[Image sequences with motion text]
----

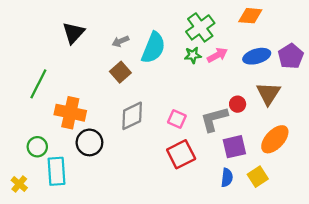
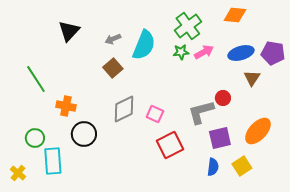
purple pentagon: (291, 56) -> (273, 53), turned -30
green line: (38, 84) -> (36, 79), turned -60
brown triangle: (268, 93) -> (252, 78), moved, size x0.7
orange cross: (70, 113) -> (66, 106), size x0.7
pink square: (177, 119) -> (155, 114), moved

----

Problem to work on: Once the pictures are removed, repeat all of the data above exactly.

Answer to the problem:
purple pentagon: (291, 56) -> (273, 53), turned -30
green line: (38, 84) -> (36, 79), turned -60
brown triangle: (268, 93) -> (252, 78), moved, size x0.7
orange cross: (70, 113) -> (66, 106), size x0.7
pink square: (177, 119) -> (155, 114), moved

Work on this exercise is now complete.